# What you are asked to do:
Using the listing below, set down exactly the lines from the one that contains "R104: 27 (COM, n2) -> 27 (+5V, n2)" through the one that contains "U106: NAND 74HC132", with no pictures.

# Recorded information:
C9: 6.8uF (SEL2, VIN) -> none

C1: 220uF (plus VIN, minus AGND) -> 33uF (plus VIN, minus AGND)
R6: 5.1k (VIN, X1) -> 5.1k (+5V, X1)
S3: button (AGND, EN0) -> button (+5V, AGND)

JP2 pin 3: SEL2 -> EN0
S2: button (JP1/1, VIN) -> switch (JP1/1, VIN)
...
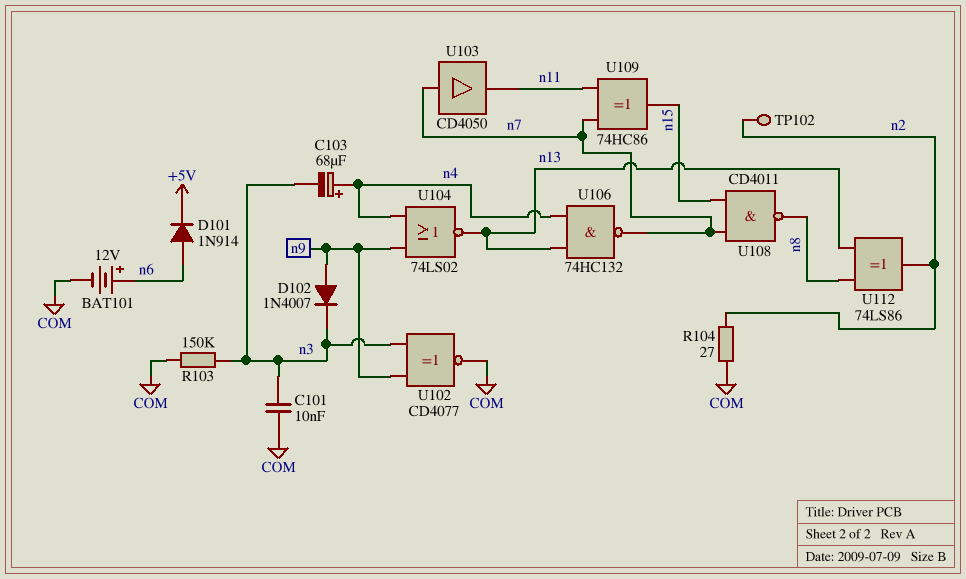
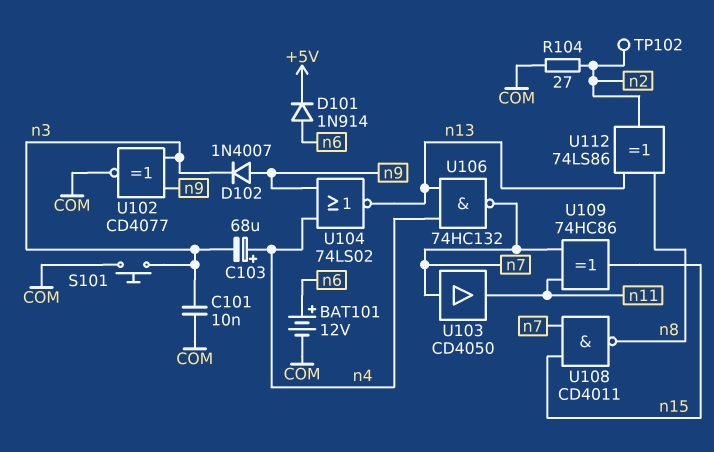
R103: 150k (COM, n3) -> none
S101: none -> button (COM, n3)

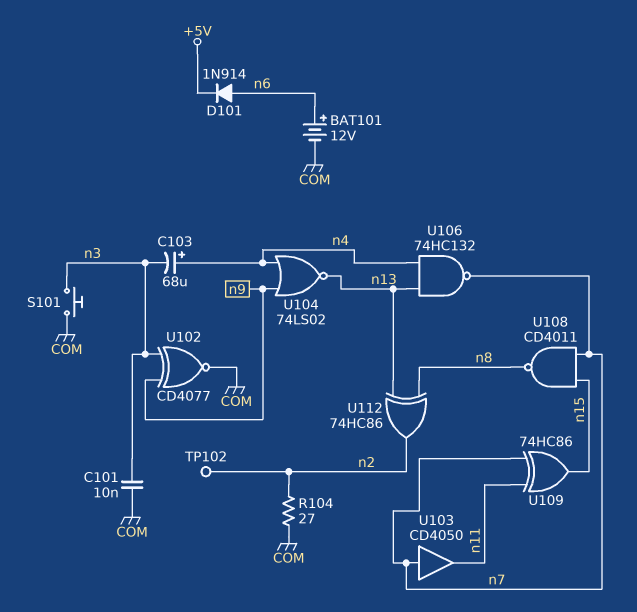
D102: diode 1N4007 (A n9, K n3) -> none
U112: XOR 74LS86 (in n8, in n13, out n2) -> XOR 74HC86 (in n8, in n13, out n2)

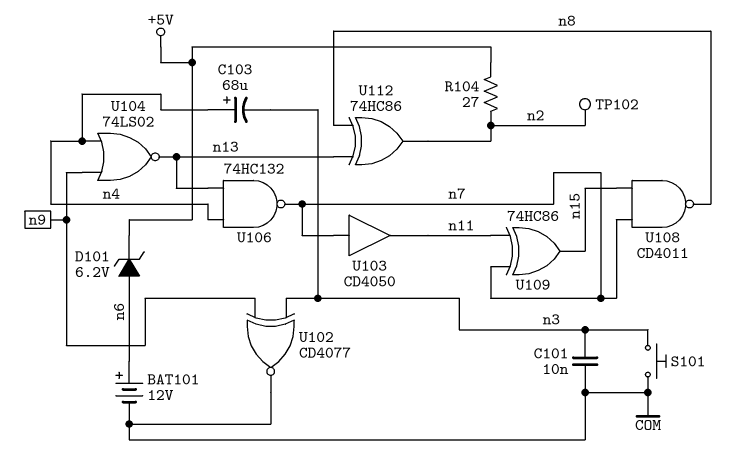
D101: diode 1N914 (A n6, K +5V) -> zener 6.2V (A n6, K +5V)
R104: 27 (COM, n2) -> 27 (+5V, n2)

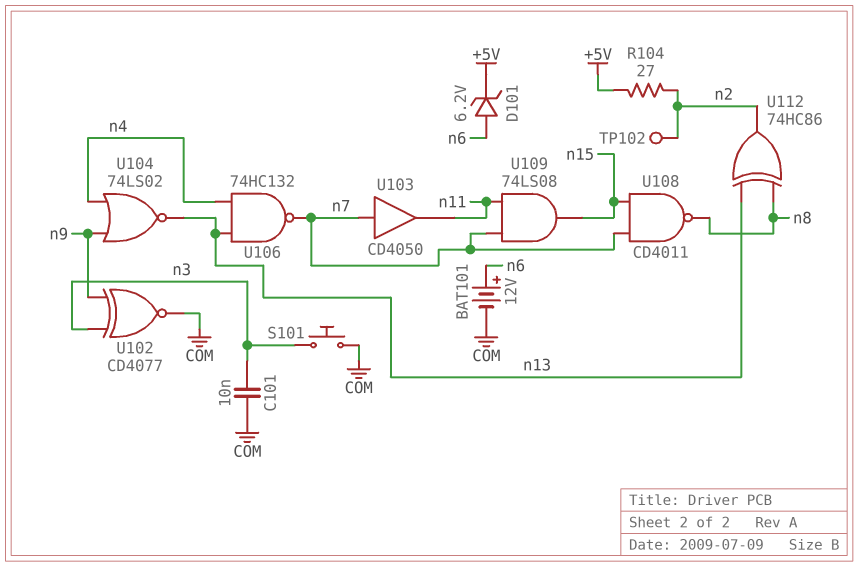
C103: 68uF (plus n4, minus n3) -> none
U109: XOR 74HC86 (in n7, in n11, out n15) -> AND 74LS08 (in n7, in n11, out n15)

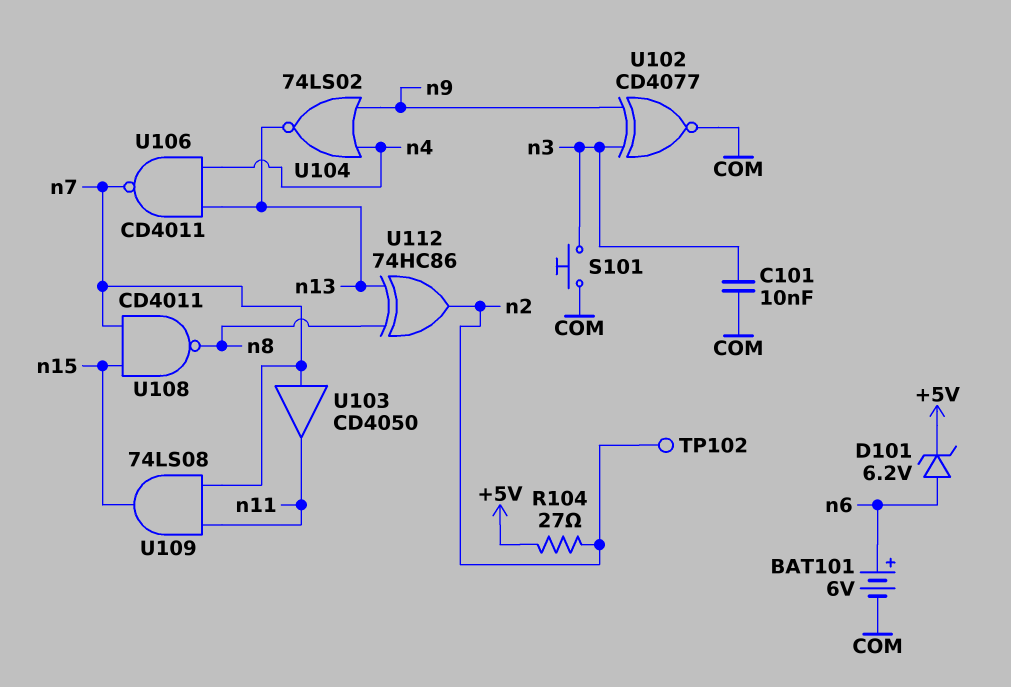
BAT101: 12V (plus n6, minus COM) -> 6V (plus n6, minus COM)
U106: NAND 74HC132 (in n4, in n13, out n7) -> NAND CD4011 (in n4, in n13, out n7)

# Solution below:
R104: 27 (COM, n2) -> 27 (+5V, n2)

C103: 68uF (plus n4, minus n3) -> none
U109: XOR 74HC86 (in n7, in n11, out n15) -> AND 74LS08 (in n7, in n11, out n15)

BAT101: 12V (plus n6, minus COM) -> 6V (plus n6, minus COM)
U106: NAND 74HC132 (in n4, in n13, out n7) -> NAND CD4011 (in n4, in n13, out n7)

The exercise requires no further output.